- [Supplied information]:

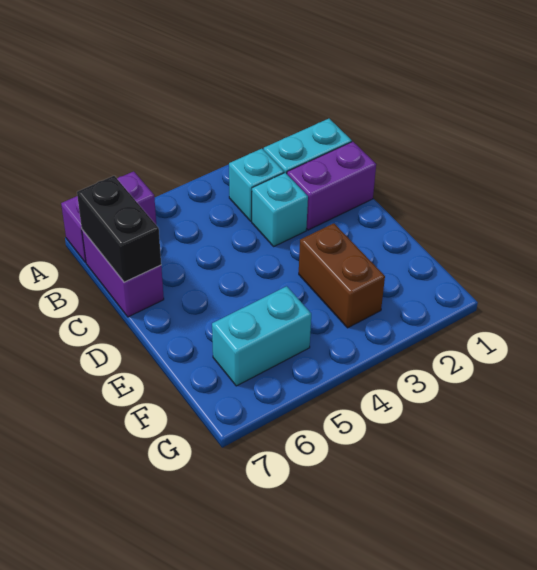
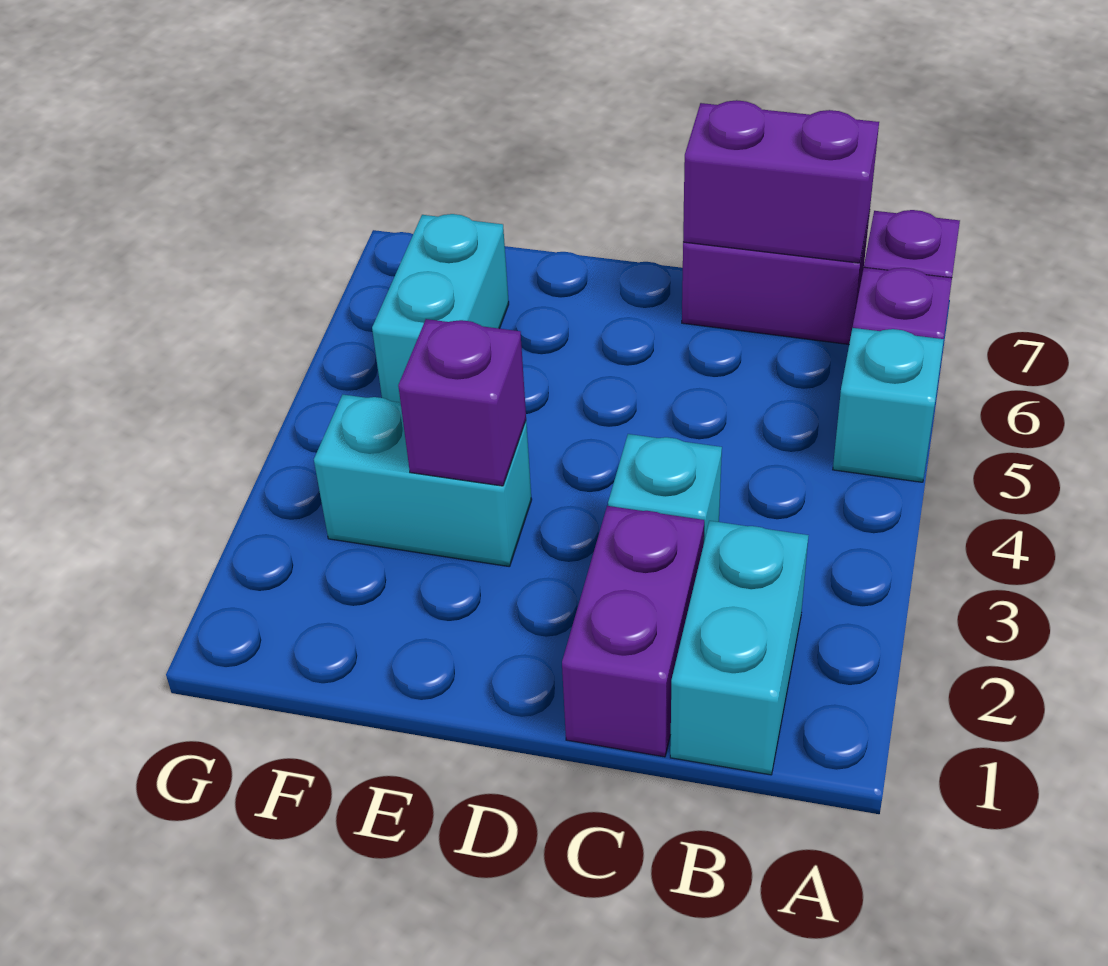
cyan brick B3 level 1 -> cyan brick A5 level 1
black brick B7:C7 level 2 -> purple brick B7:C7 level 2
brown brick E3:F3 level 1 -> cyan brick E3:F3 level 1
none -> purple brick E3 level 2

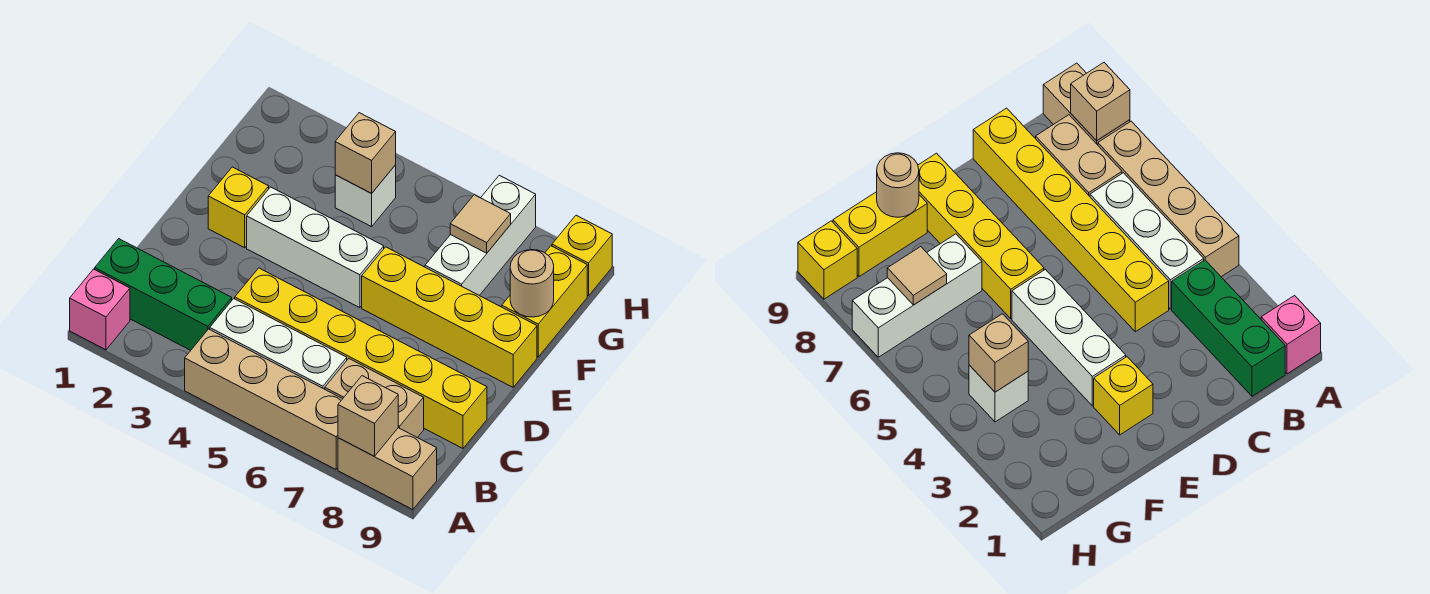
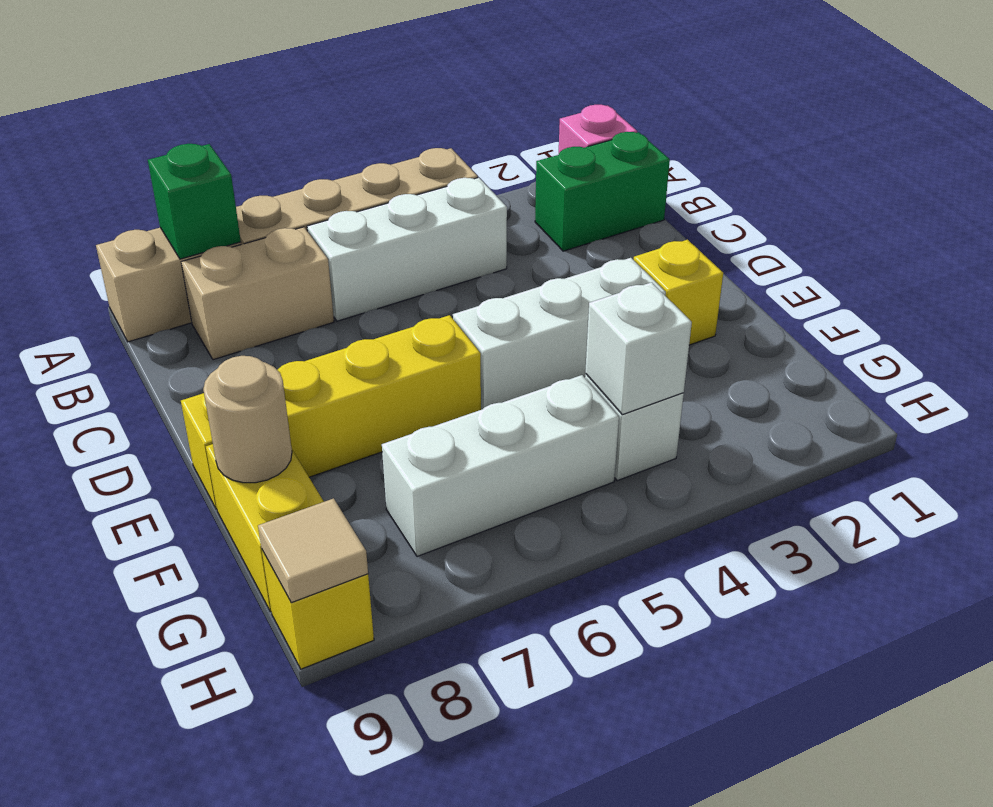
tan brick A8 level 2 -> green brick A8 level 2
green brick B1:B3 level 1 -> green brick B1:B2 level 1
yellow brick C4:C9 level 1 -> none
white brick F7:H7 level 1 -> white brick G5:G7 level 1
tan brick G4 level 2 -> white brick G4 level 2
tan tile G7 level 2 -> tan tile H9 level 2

- [What you have to do]:
Repeat, with no changes, each line from the one with "white brick F7:H7" to the end of the listing, including both ends and nothing else.

- [Task solution]:
white brick F7:H7 level 1 -> white brick G5:G7 level 1
tan brick G4 level 2 -> white brick G4 level 2
tan tile G7 level 2 -> tan tile H9 level 2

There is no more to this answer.